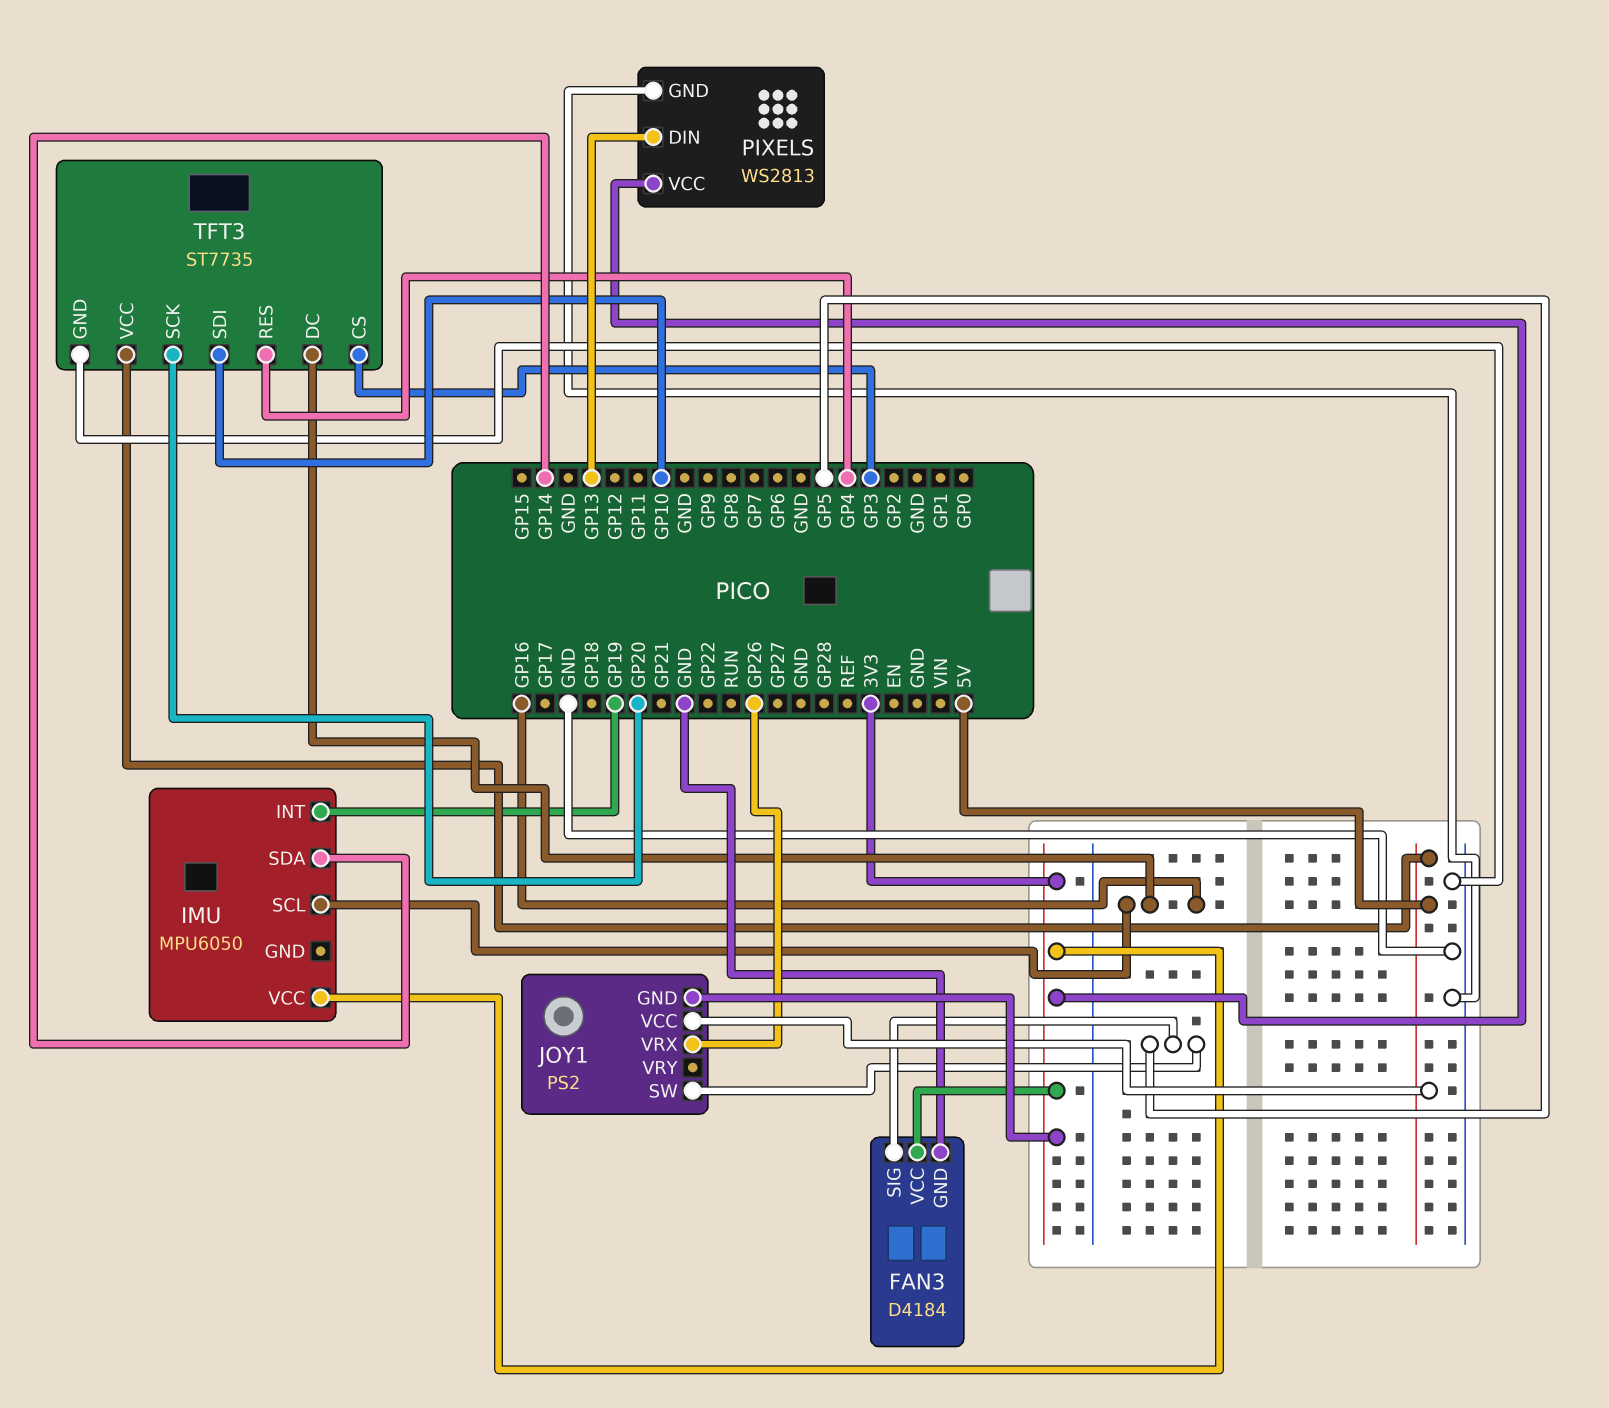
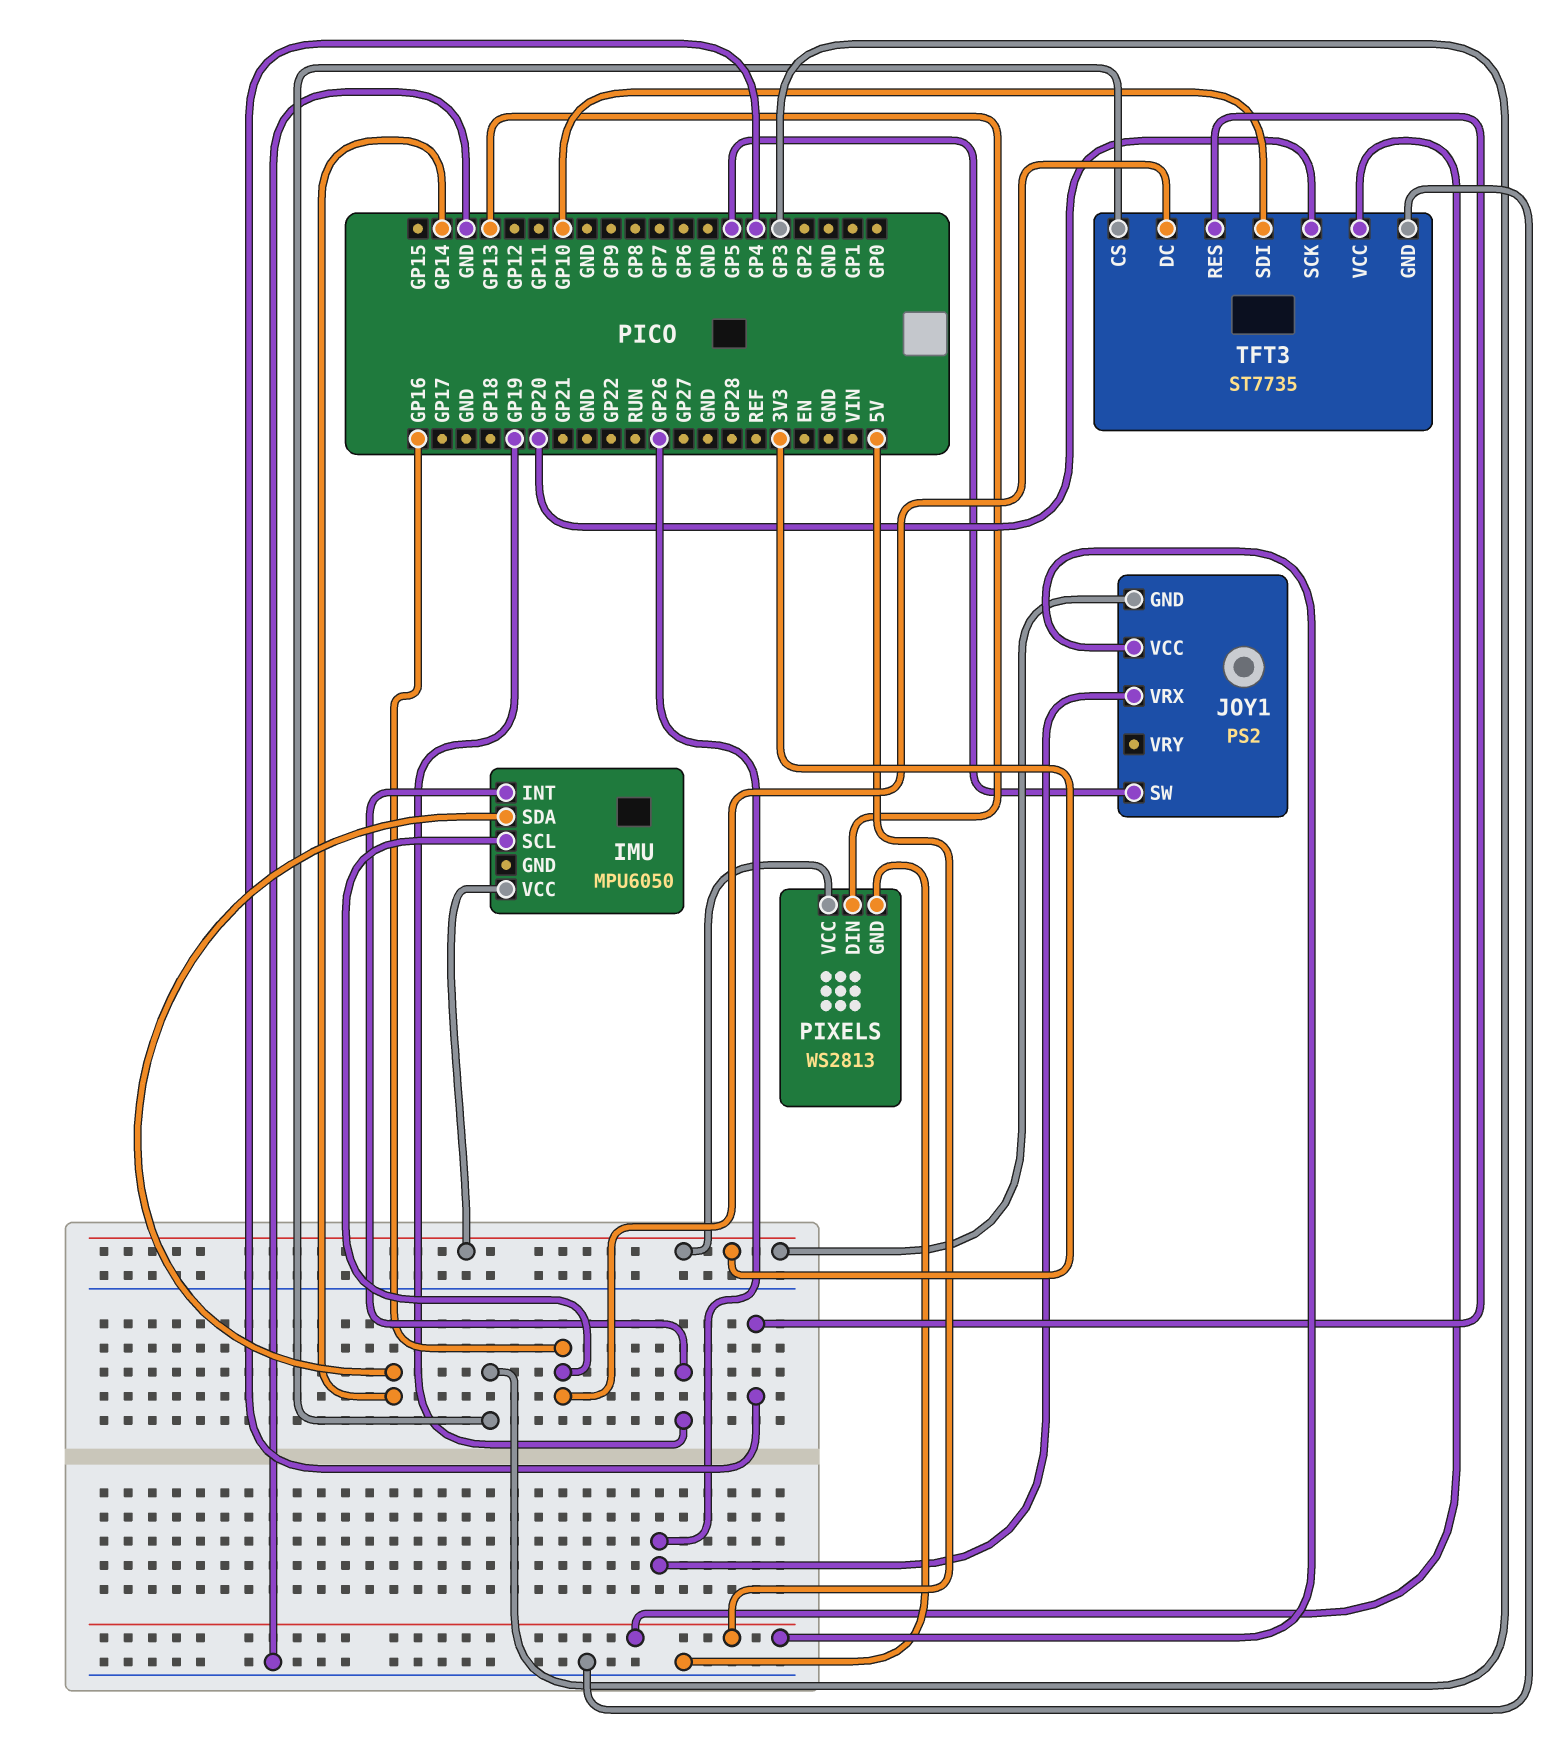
FAN3: D4184 -> none
FAN3 pin GND: GND -> none
FAN3 pin SIG: GP5 -> none
FAN3 pin VCC: 3V3 -> none

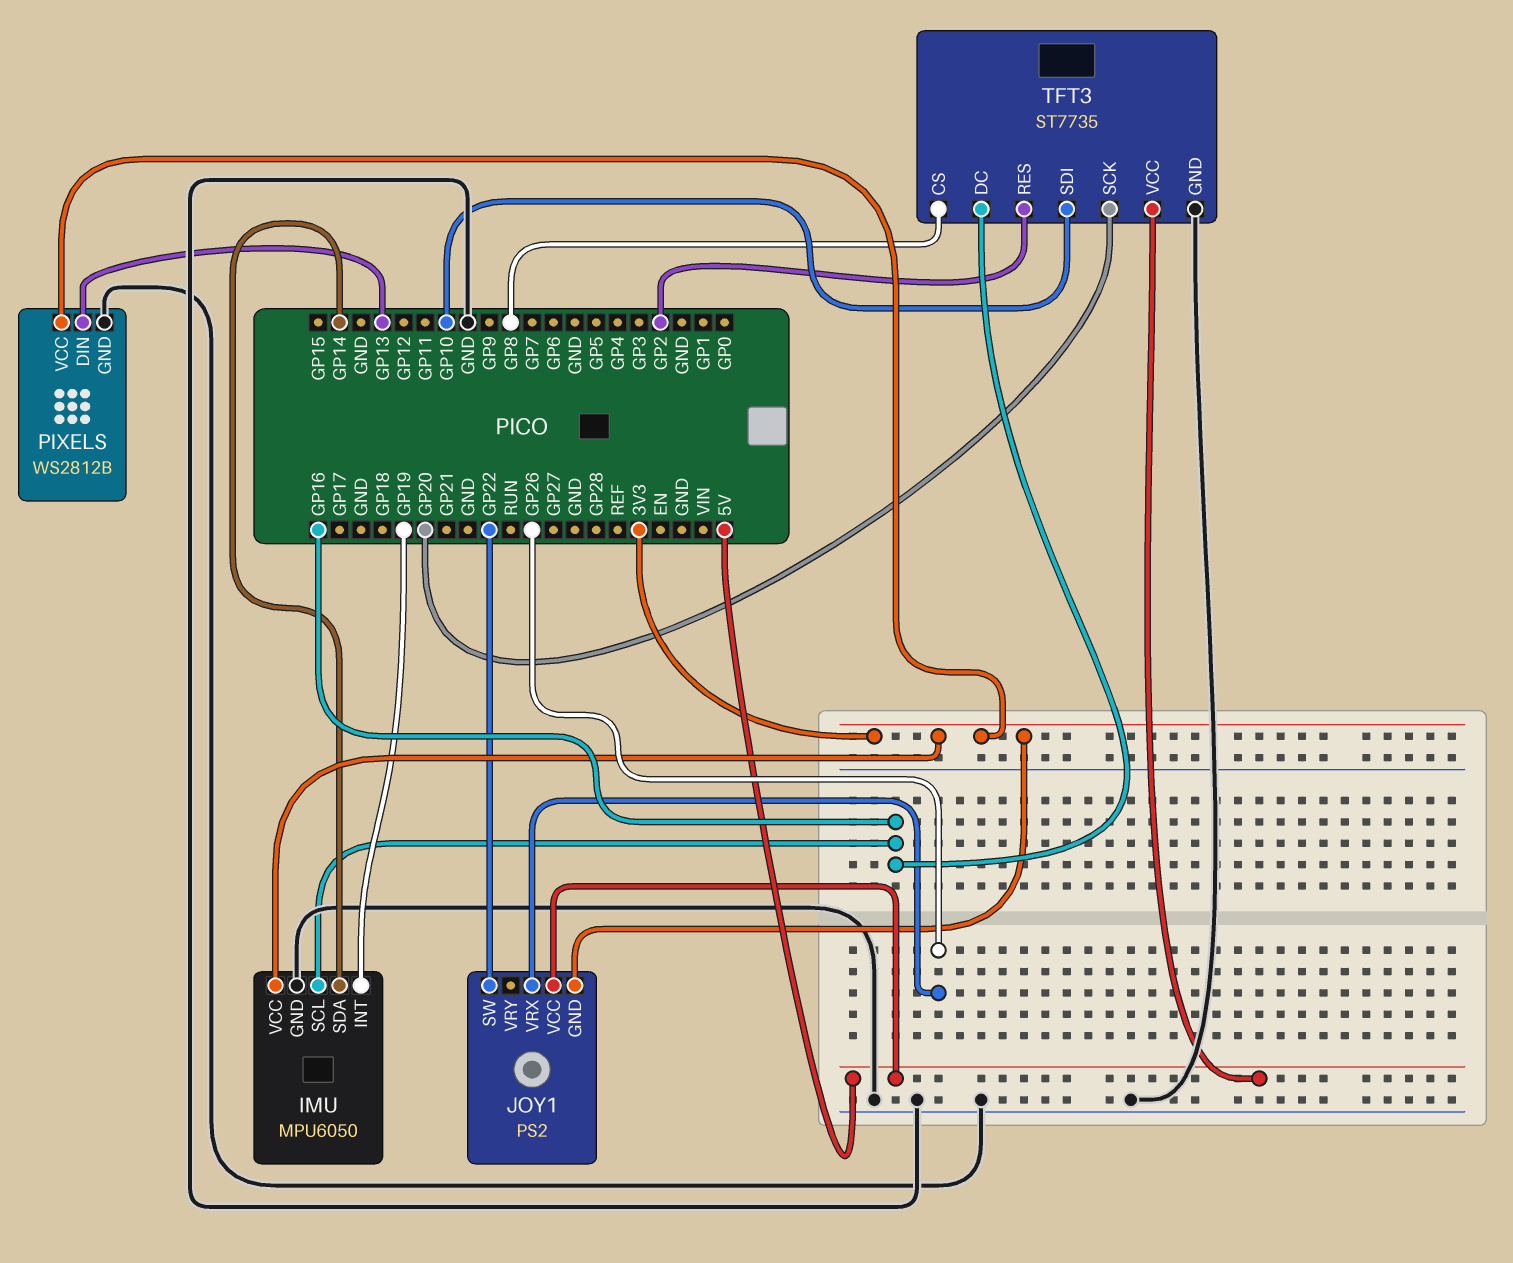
IMU pin GND: none -> GND
JOY1 pin SW: GP5 -> GP22
PIXELS: WS2813 -> WS2812B
TFT3 pin CS: GP3 -> GP8
TFT3 pin RES: GP4 -> GP2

Your objective: Skipping the images, write out the whole listing exactly.

Exercise response:
FAN3: D4184 -> none
FAN3 pin GND: GND -> none
FAN3 pin SIG: GP5 -> none
FAN3 pin VCC: 3V3 -> none

IMU pin GND: none -> GND
JOY1 pin SW: GP5 -> GP22
PIXELS: WS2813 -> WS2812B
TFT3 pin CS: GP3 -> GP8
TFT3 pin RES: GP4 -> GP2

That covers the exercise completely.